--- BEGIN Data listing ---

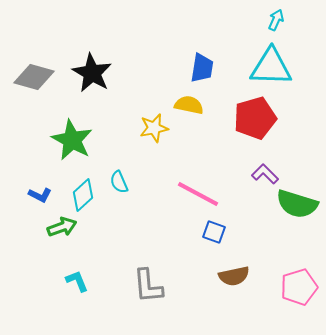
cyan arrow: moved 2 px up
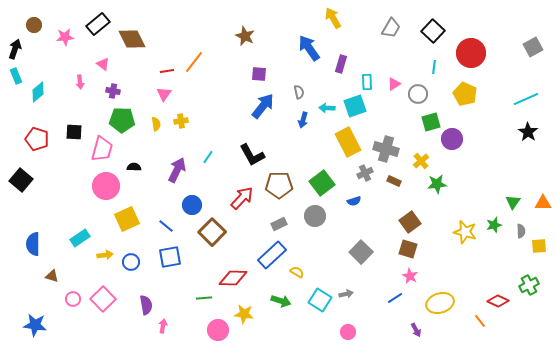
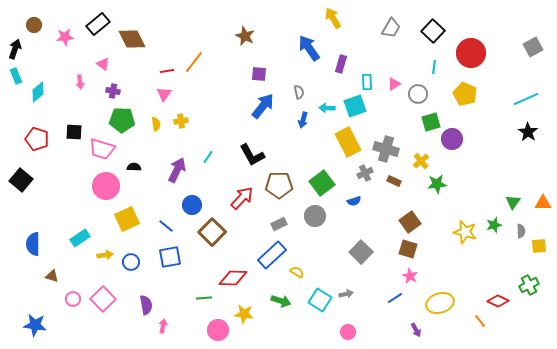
pink trapezoid at (102, 149): rotated 92 degrees clockwise
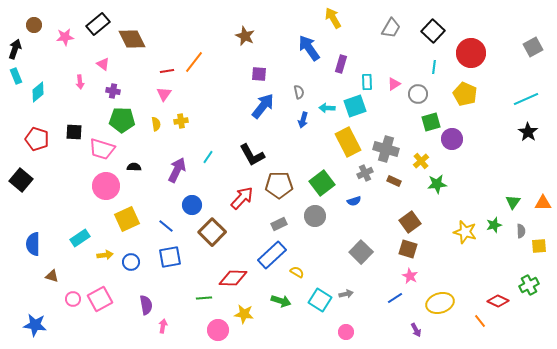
pink square at (103, 299): moved 3 px left; rotated 15 degrees clockwise
pink circle at (348, 332): moved 2 px left
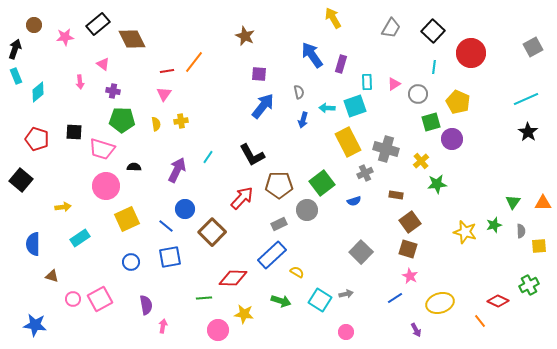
blue arrow at (309, 48): moved 3 px right, 7 px down
yellow pentagon at (465, 94): moved 7 px left, 8 px down
brown rectangle at (394, 181): moved 2 px right, 14 px down; rotated 16 degrees counterclockwise
blue circle at (192, 205): moved 7 px left, 4 px down
gray circle at (315, 216): moved 8 px left, 6 px up
yellow arrow at (105, 255): moved 42 px left, 48 px up
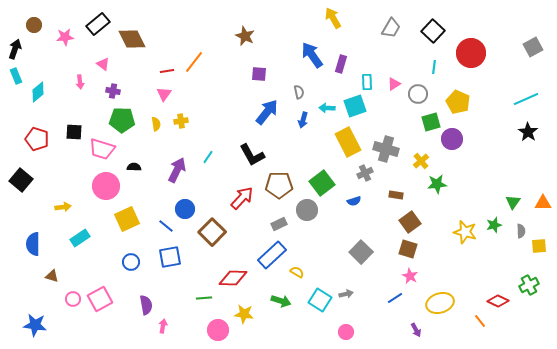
blue arrow at (263, 106): moved 4 px right, 6 px down
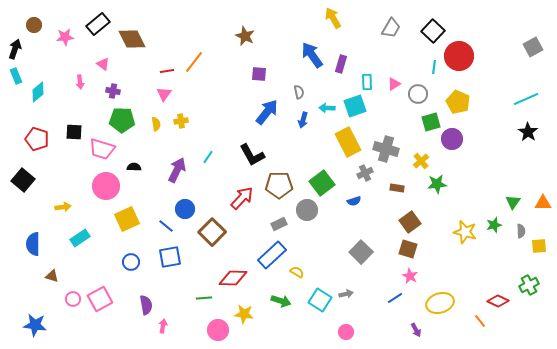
red circle at (471, 53): moved 12 px left, 3 px down
black square at (21, 180): moved 2 px right
brown rectangle at (396, 195): moved 1 px right, 7 px up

--- END Data listing ---

■ Exercise directions
Write out every line of the material above word for word, leaving out the pictures.

■ Solved problem
cyan arrow: moved 2 px up
pink trapezoid at (102, 149): rotated 92 degrees clockwise
pink square at (103, 299): moved 3 px left; rotated 15 degrees clockwise
pink circle at (348, 332): moved 2 px left
blue arrow at (309, 48): moved 3 px right, 7 px down
yellow pentagon at (465, 94): moved 7 px left, 8 px down
brown rectangle at (394, 181): moved 2 px right, 14 px down; rotated 16 degrees counterclockwise
blue circle at (192, 205): moved 7 px left, 4 px down
gray circle at (315, 216): moved 8 px left, 6 px up
yellow arrow at (105, 255): moved 42 px left, 48 px up
blue arrow at (263, 106): moved 4 px right, 6 px down
red circle at (471, 53): moved 12 px left, 3 px down
black square at (21, 180): moved 2 px right
brown rectangle at (396, 195): moved 1 px right, 7 px up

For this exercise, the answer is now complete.